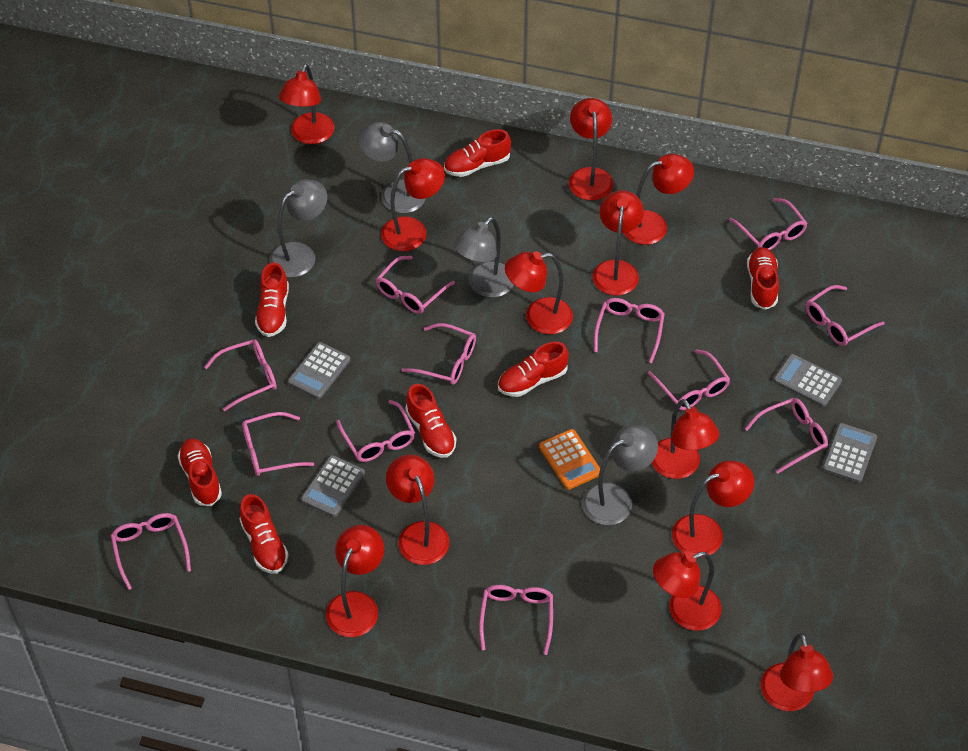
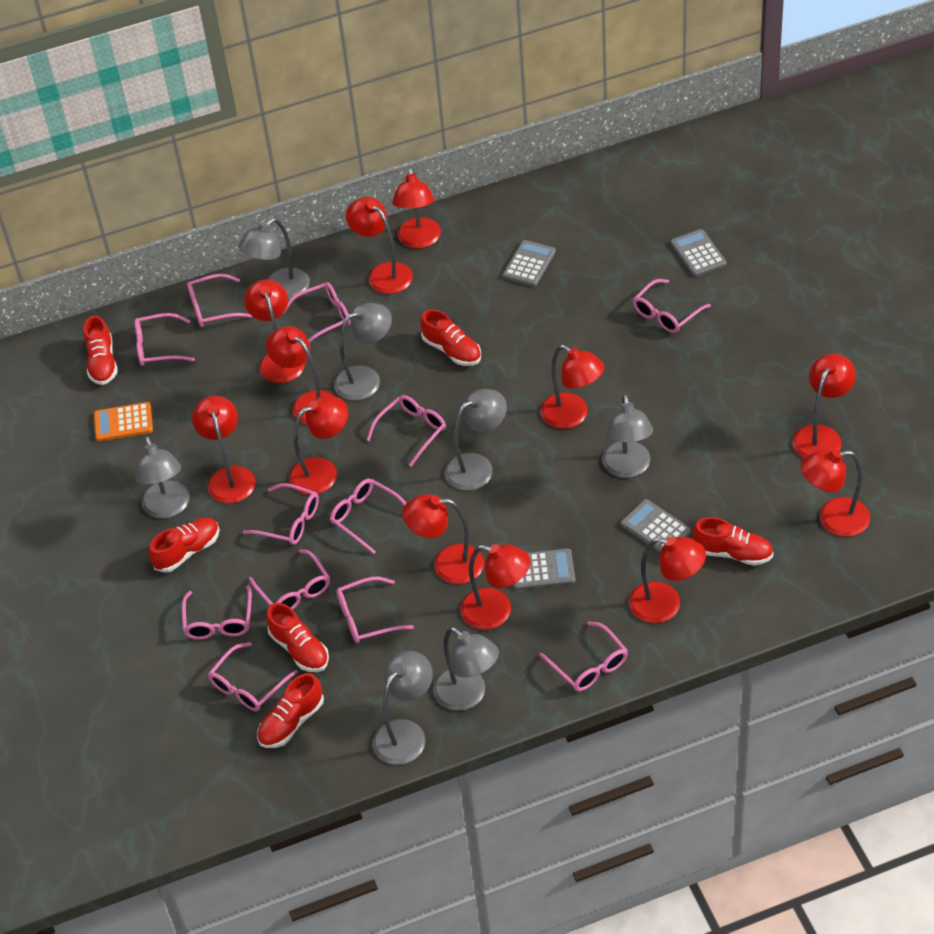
grey lamp: [270,179,327,278] [357,122,426,213] [453,217,514,298] [582,425,658,525] = 4 -> [136,436,190,519] [239,218,310,300] [334,303,392,401] [372,651,433,765] [433,627,499,711] [445,389,507,491] [602,394,653,478] = 7
red shoe: [178,438,222,506] [239,494,289,574] [255,263,289,337] [405,384,456,458] [444,129,511,177] [498,342,569,397] [747,247,779,310] = 7 -> [84,316,118,385] [149,518,219,573] [257,673,324,748] [266,603,329,672] [420,309,481,366] [692,517,773,566] = 6

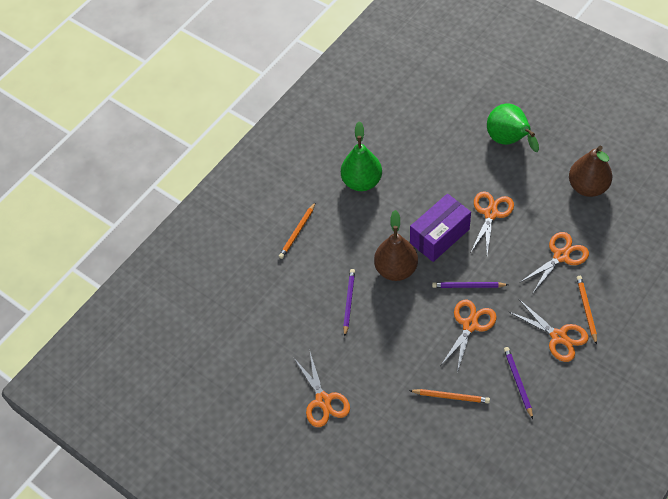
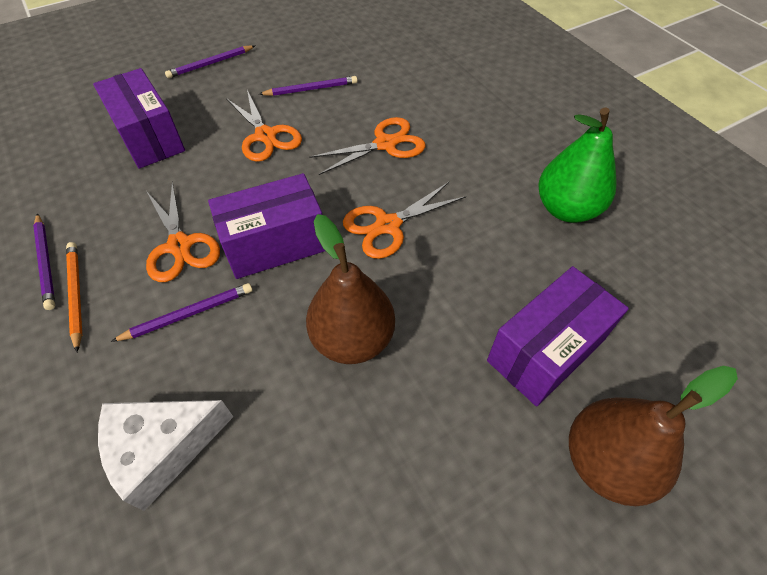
green pear: [341,121,382,191] [487,103,539,152] = 2 -> [538,108,617,223] = 1
orange pencil: [279,202,316,259] [409,389,490,403] [577,276,597,345] = 3 -> [66,242,82,352] = 1
orange scissors: [293,353,350,427] [441,300,496,372] [471,191,514,254] [509,300,588,362] [519,232,589,293] = 5 -> [146,181,220,282] [226,90,302,162] [309,117,426,175] [343,182,466,259] = 4
purple box: [410,194,471,262] = 1 -> [93,68,185,169] [208,173,325,279] [487,266,629,406] = 3
purple pencil: [343,269,355,336] [432,282,508,288] [504,347,533,419] = 3 -> [33,213,55,310] [111,283,253,342] [165,45,255,78] [259,76,358,96] = 4
white cheese: none = 0 -> [98,400,233,511] = 1

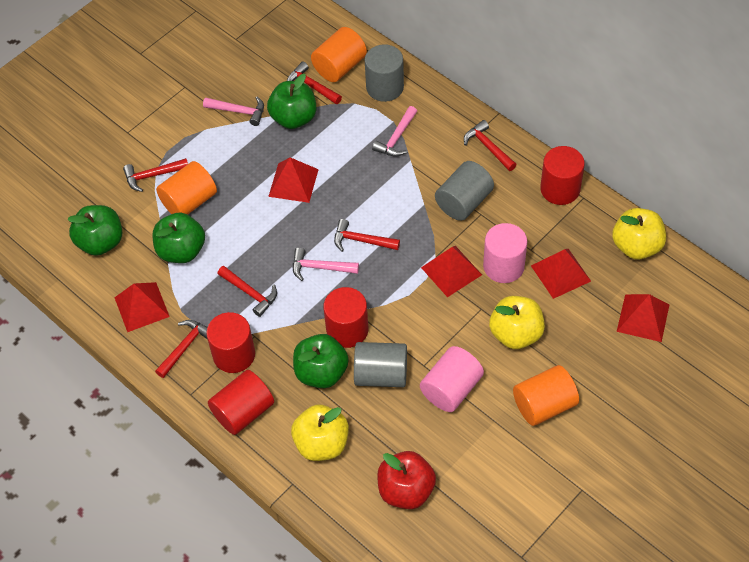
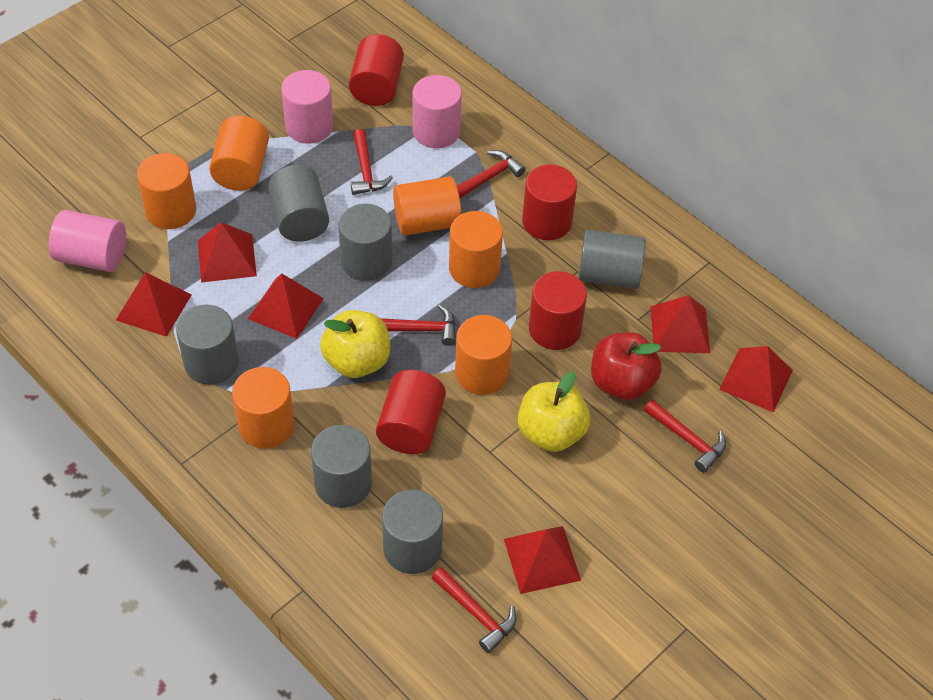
green apple: [67,205,122,256] [152,213,205,263] [267,74,316,129] [293,334,349,388] = 4 -> none = 0
grey cylinder: [354,342,407,387] [365,44,404,102] [435,161,494,221] = 3 -> [176,305,239,385] [268,165,329,242] [311,425,372,508] [338,204,392,281] [382,490,443,574] [578,230,646,289] = 6
orange cylinder: [156,161,217,215] [311,27,367,82] [513,365,579,426] = 3 -> [137,153,196,229] [209,116,269,191] [232,367,295,449] [393,176,462,236] [449,211,503,288] [455,315,512,395] = 6
pink cylinder: [420,346,484,412] [483,223,527,283] = 2 -> [49,210,126,272] [281,70,333,144] [412,75,462,148] = 3
pink hammer: [203,96,264,126] [293,248,359,281] [372,106,417,157] = 3 -> none = 0
red hammer: [123,158,188,192] [155,320,208,378] [217,266,277,317] [287,62,342,104] [334,219,400,252] [464,120,517,171] = 6 -> [351,129,393,195] [381,305,456,346] [432,567,516,653] [457,150,525,199] [644,399,726,472] = 5
red pyramid: [114,282,170,332] [268,157,319,203] [421,246,482,297] [531,249,591,299] [617,294,669,342] = 5 -> [116,272,191,337] [198,222,257,283] [248,273,324,339] [504,526,581,594] [651,295,710,353] [719,346,793,412] = 6
yellow apple: [291,405,349,461] [489,296,545,349] [612,208,666,259] = 3 -> [320,310,390,378] [518,371,590,452] = 2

──────────

WHAT THE TASK REQUIRES.
Search the listing above for the string "orange" and copy each line that has it.

ANSWER BOX.
orange pencil: [279,202,316,259] [409,389,490,403] [577,276,597,345] = 3 -> [66,242,82,352] = 1
orange scissors: [293,353,350,427] [441,300,496,372] [471,191,514,254] [509,300,588,362] [519,232,589,293] = 5 -> [146,181,220,282] [226,90,302,162] [309,117,426,175] [343,182,466,259] = 4
orange cylinder: [156,161,217,215] [311,27,367,82] [513,365,579,426] = 3 -> [137,153,196,229] [209,116,269,191] [232,367,295,449] [393,176,462,236] [449,211,503,288] [455,315,512,395] = 6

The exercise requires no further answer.